Material for the task -
*** Block opens ***

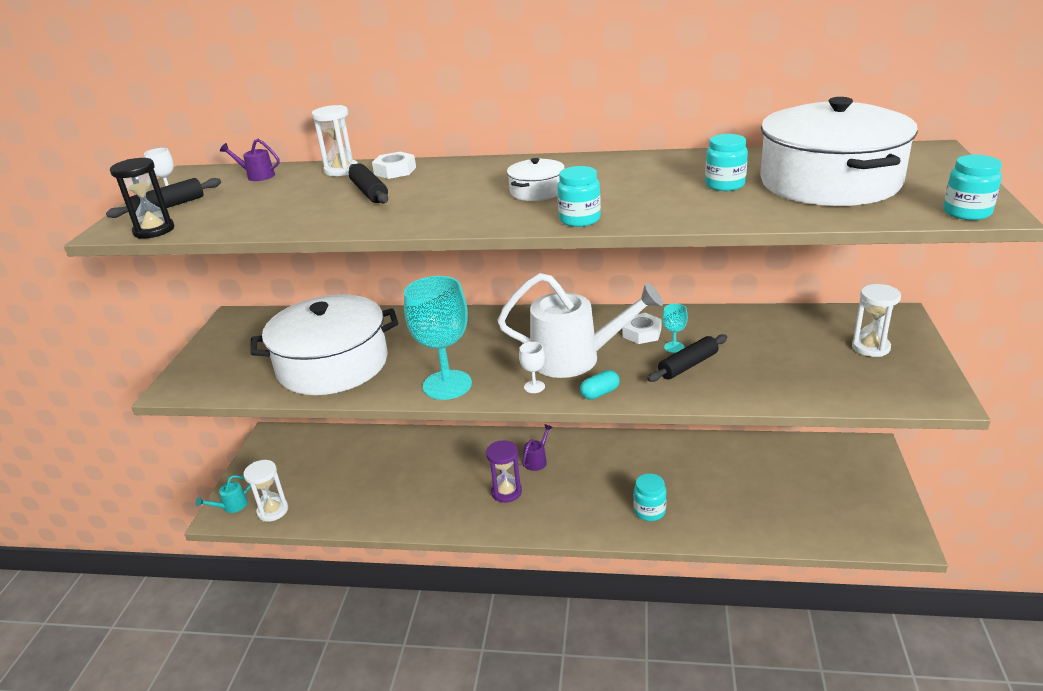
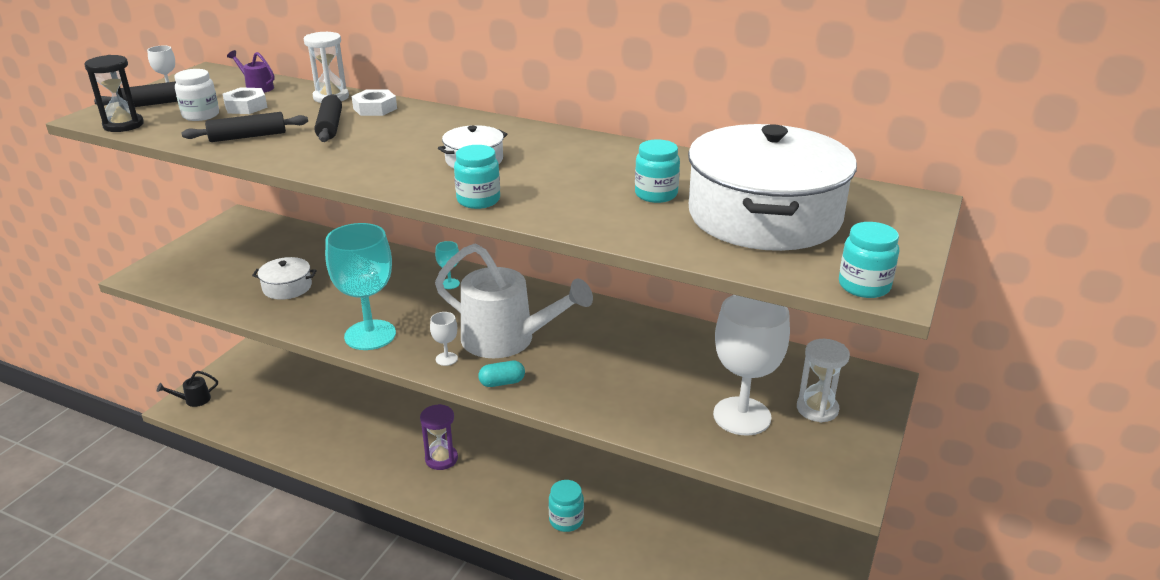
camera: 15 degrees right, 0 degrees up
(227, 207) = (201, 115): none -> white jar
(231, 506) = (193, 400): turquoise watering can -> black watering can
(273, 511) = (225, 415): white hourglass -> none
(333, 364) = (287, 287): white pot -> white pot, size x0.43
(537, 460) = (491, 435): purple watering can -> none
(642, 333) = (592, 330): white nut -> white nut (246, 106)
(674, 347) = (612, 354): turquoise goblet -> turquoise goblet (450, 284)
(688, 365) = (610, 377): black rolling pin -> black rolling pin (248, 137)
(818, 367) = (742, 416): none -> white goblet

*** Block closes ***
*** Block opens ***

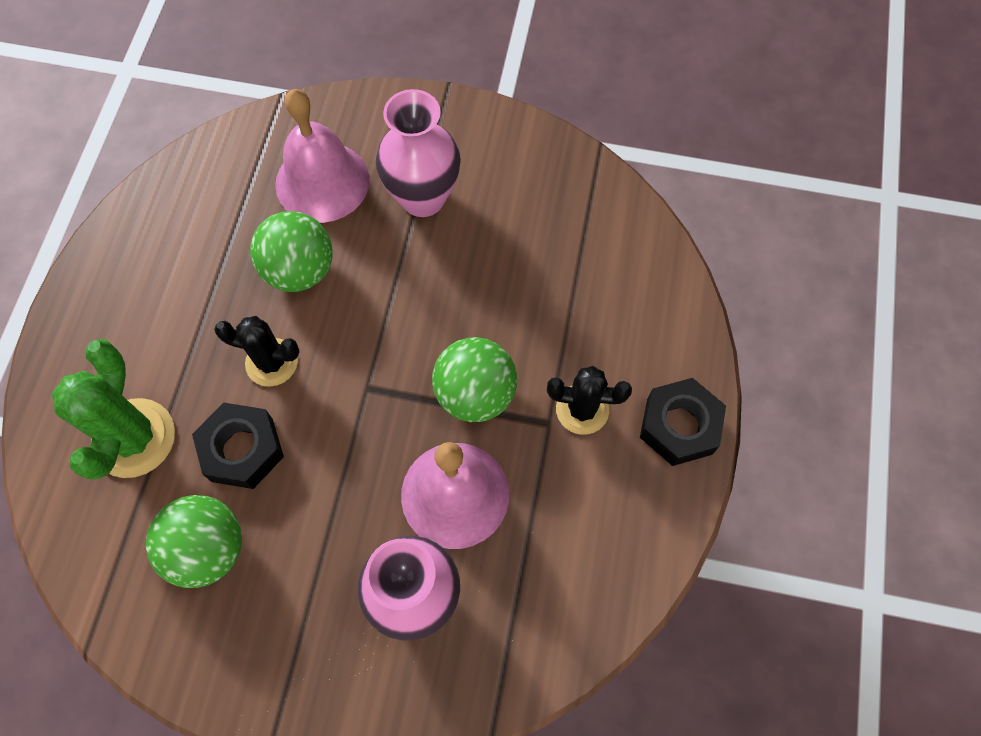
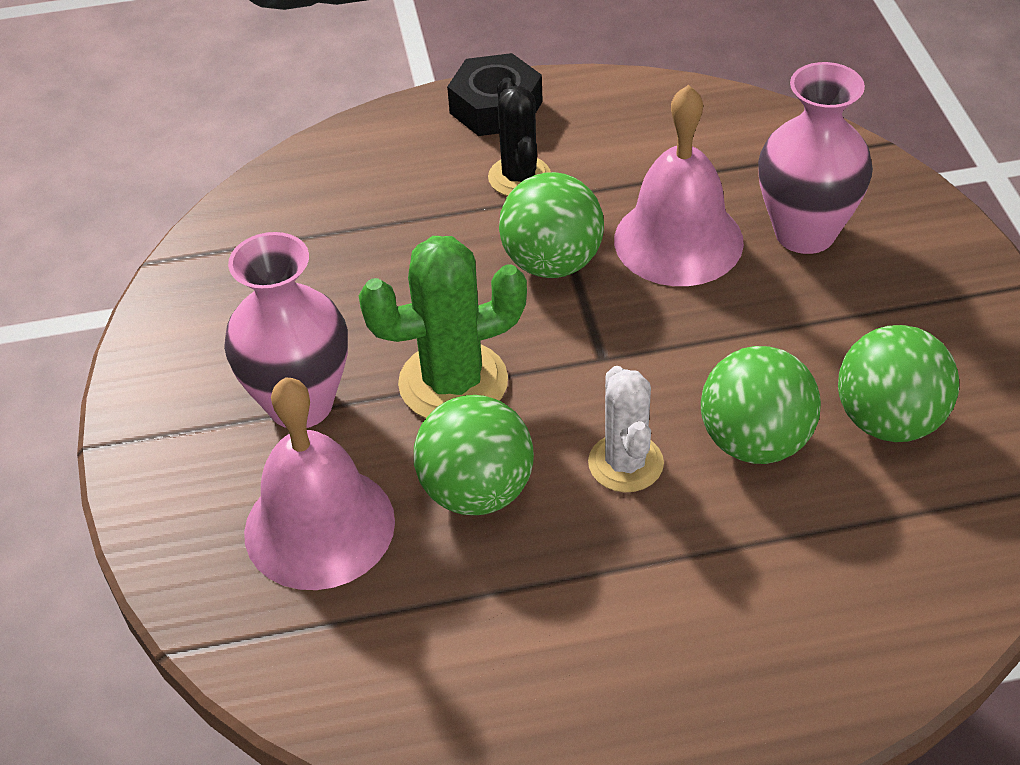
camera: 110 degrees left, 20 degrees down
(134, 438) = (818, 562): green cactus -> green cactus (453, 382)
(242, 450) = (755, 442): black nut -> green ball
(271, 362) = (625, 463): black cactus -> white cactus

*** Block closes ***

Exercise goal - Look above for the line with "(537, 460) = (491, 435): purple" and the line with "(818, 367) = (742, 416): none -> white goblet". Write out those two lines and all the lines between them, exactly, and no others.

Written answer -
(537, 460) = (491, 435): purple watering can -> none
(642, 333) = (592, 330): white nut -> white nut (246, 106)
(674, 347) = (612, 354): turquoise goblet -> turquoise goblet (450, 284)
(688, 365) = (610, 377): black rolling pin -> black rolling pin (248, 137)
(818, 367) = (742, 416): none -> white goblet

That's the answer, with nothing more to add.